The whole answer is the data below, retyped exactly.

*** DATA SHOWN ***

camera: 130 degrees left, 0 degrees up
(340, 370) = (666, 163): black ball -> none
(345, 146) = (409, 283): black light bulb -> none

*** End of DATA SHOWN ***

RESULT:
camera: 130 degrees left, 0 degrees up
(340, 370) = (666, 163): black ball -> none
(345, 146) = (409, 283): black light bulb -> none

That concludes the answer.